Task requirements: If a line below contains "none", count it; then state how many such lines there are, and nothing else.

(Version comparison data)
<<<<

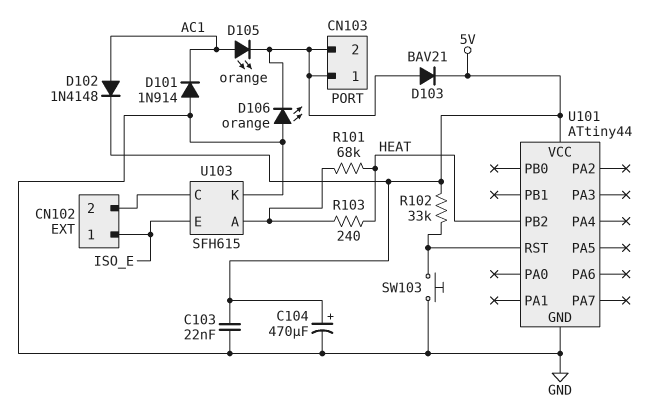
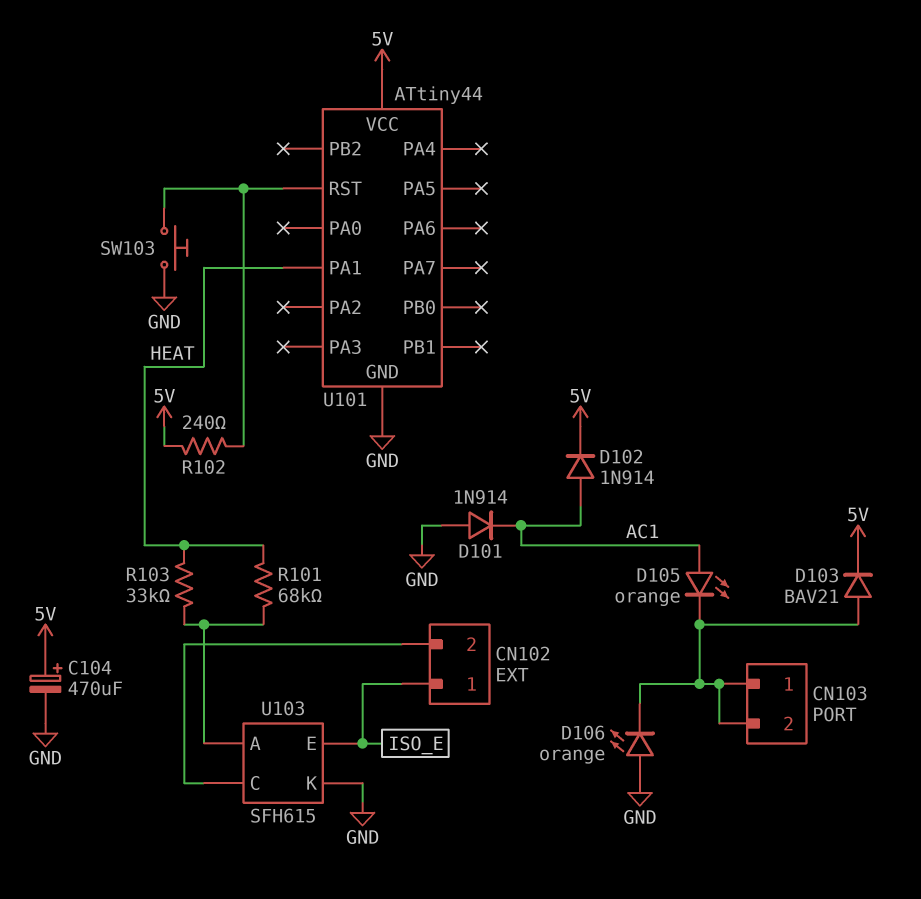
C103: 22nF (5V, GND) -> none
D102: diode 1N4148 (A AC1, K 5V) -> diode 1N914 (A AC1, K 5V)
R102: 33k (5V, U101/RST) -> 240 (5V, U101/RST)
R103: 240 (HEAT, U103/A) -> 33k (HEAT, U103/A)
U101 pin PA1: none -> HEAT
U101 pin PB2: HEAT -> none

>>>>

Answer to the exercise: 3